◆ Required work
Only lines holding "none" are needed; copy each of them from the data below.

(Input material Opens)

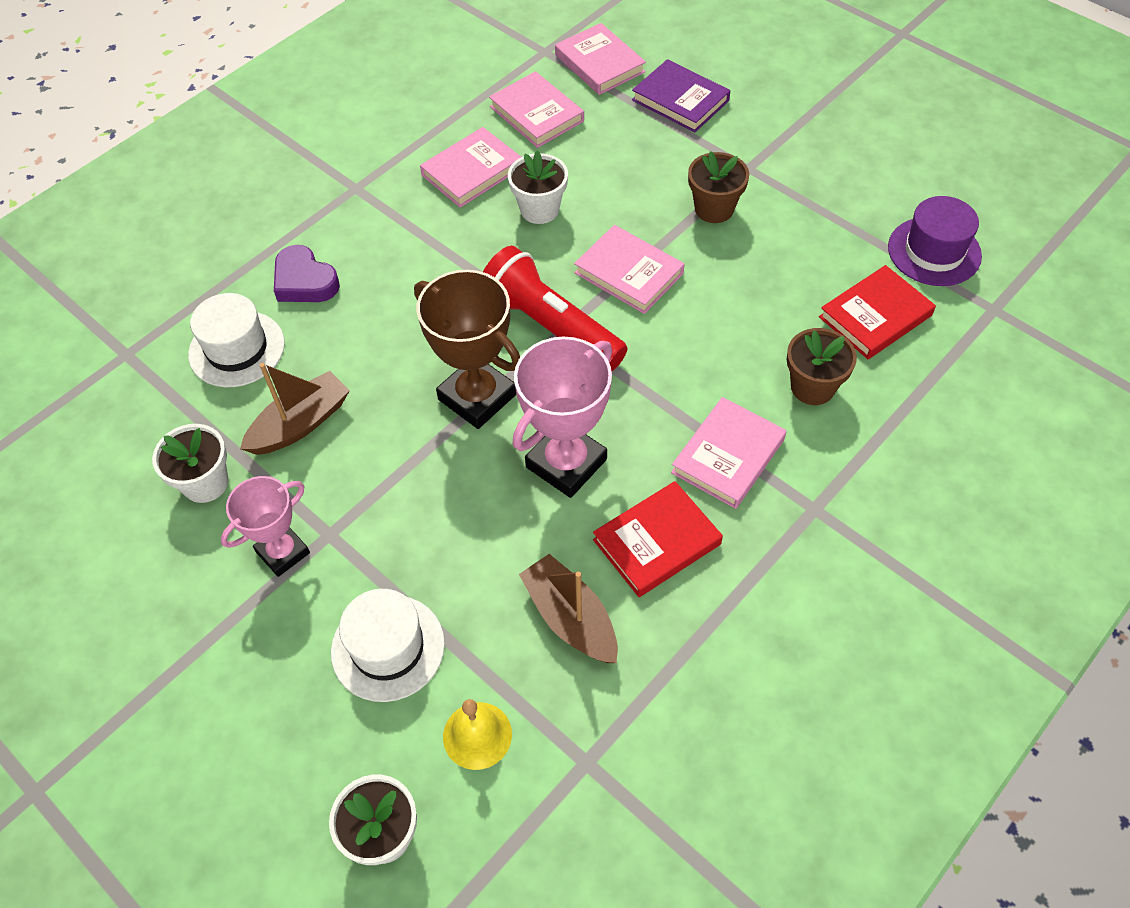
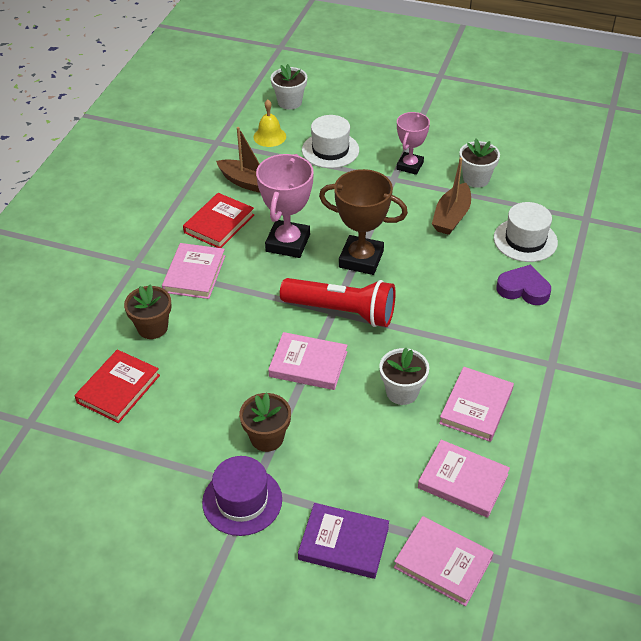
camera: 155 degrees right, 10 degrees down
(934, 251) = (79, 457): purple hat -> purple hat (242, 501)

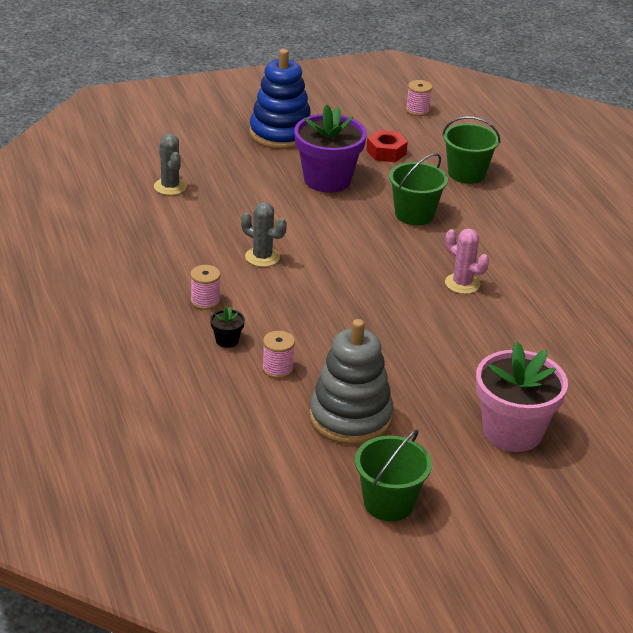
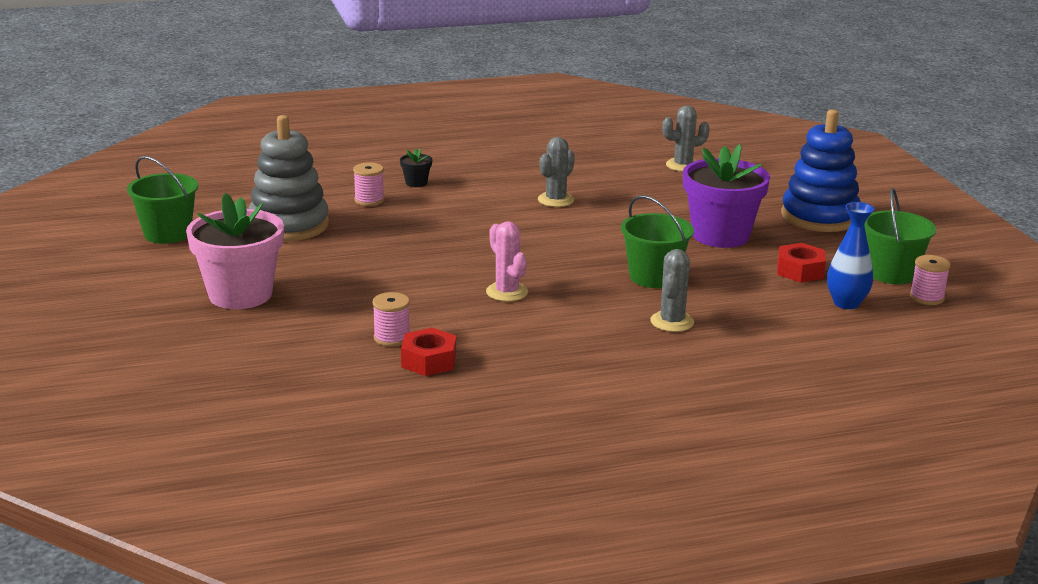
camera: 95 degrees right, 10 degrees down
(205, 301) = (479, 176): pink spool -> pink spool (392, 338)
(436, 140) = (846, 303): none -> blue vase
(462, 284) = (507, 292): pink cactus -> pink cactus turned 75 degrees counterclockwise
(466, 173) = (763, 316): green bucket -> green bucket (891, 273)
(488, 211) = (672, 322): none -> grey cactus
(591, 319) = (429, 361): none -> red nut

(Input material Closes)

◆ Answer box
(436, 140) = (846, 303): none -> blue vase
(488, 211) = (672, 322): none -> grey cactus
(591, 319) = (429, 361): none -> red nut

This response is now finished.